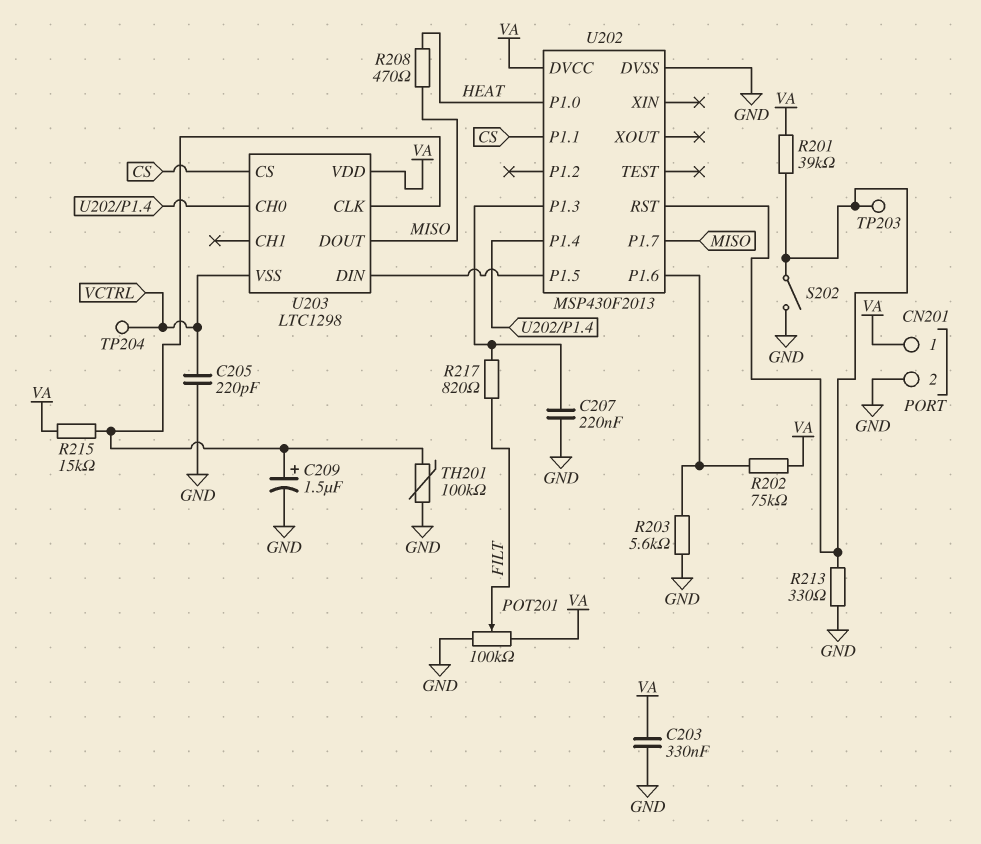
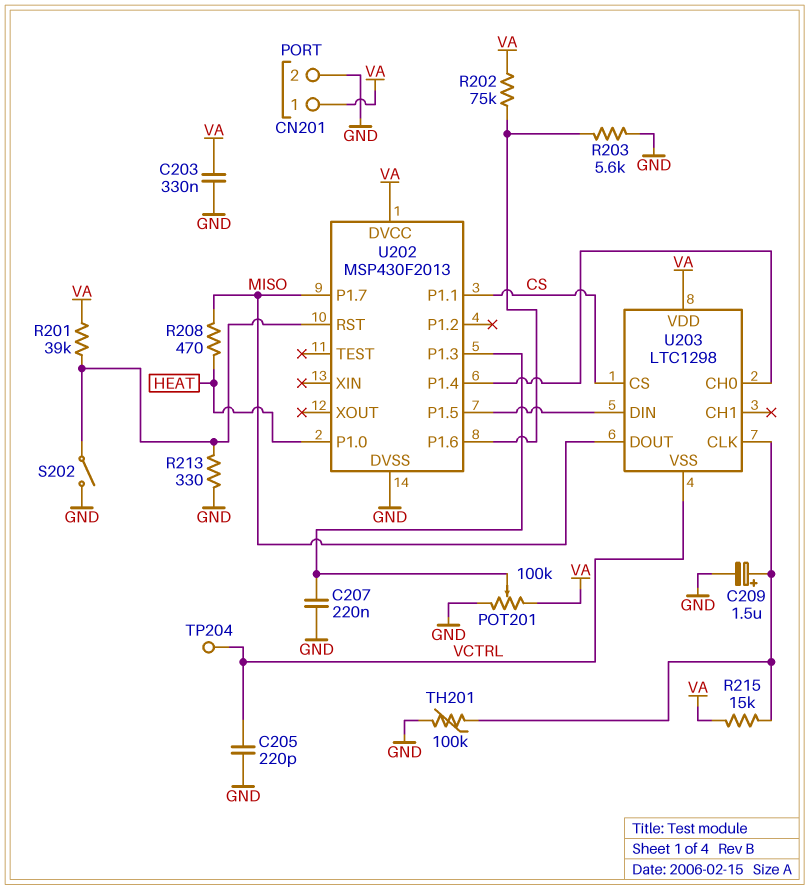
POT201: 100k (GND, VA, wiper FILT) -> 100k (GND, VA, wiper U202/P1.3)
R217: 820 (FILT, U202/P1.3) -> none
TP203: test point (U202/RST) -> none

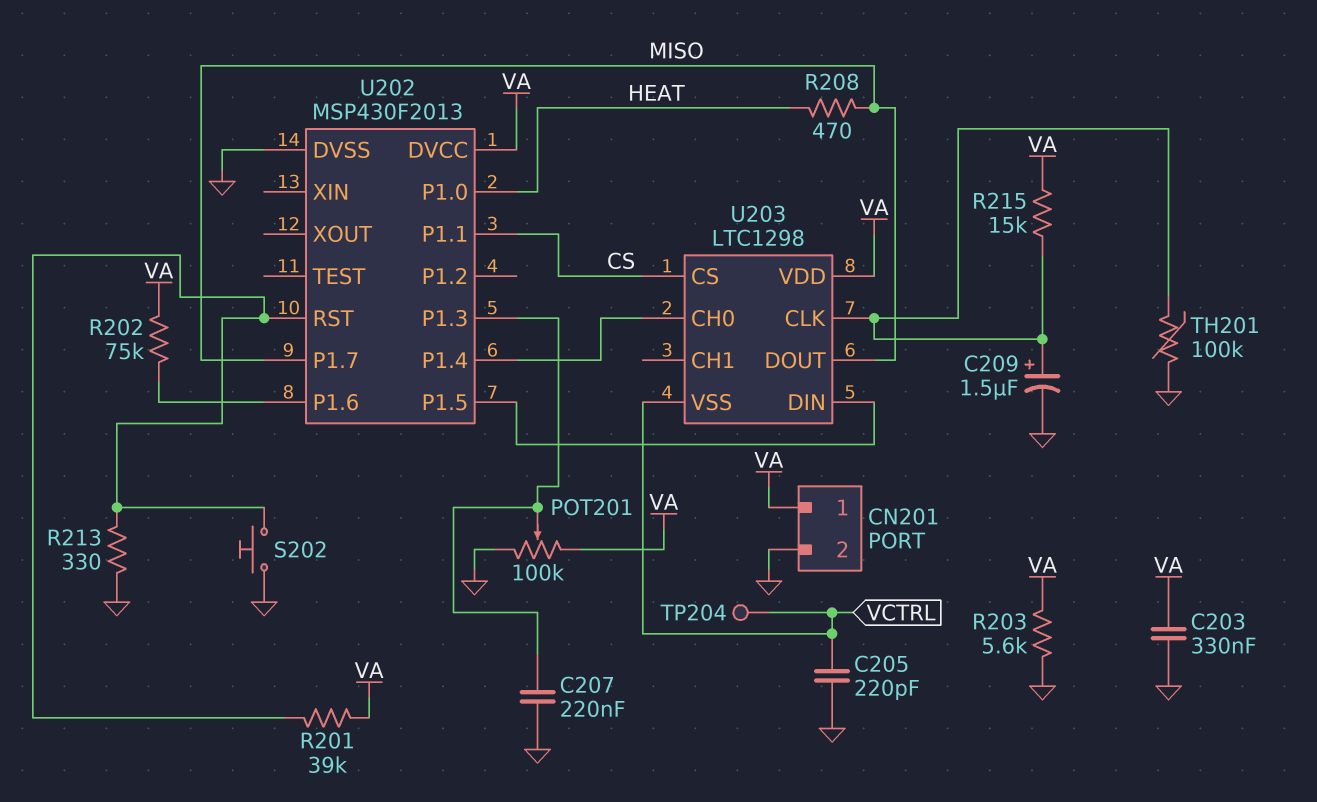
R203: 5.6k (GND, U202/P1.6) -> 5.6k (GND, VA)
S202: switch (GND, U202/RST) -> button (GND, U202/RST)

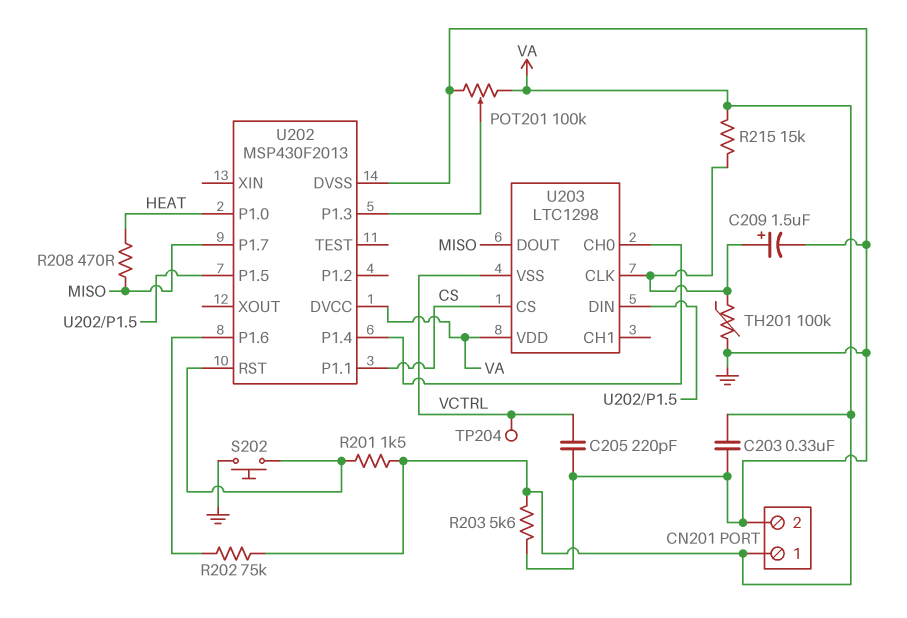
C207: 220nF (GND, U202/P1.3) -> none
R201: 39k (U202/RST, VA) -> 1.5k (U202/RST, VA)
R213: 330 (GND, U202/RST) -> none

What the task asks → Your output should be only the lines from the line with "S202: switch (GND, U202/RST)" through the end of the data, exactly as they stand, and no pictures.

Response to the exercise →
S202: switch (GND, U202/RST) -> button (GND, U202/RST)

C207: 220nF (GND, U202/P1.3) -> none
R201: 39k (U202/RST, VA) -> 1.5k (U202/RST, VA)
R213: 330 (GND, U202/RST) -> none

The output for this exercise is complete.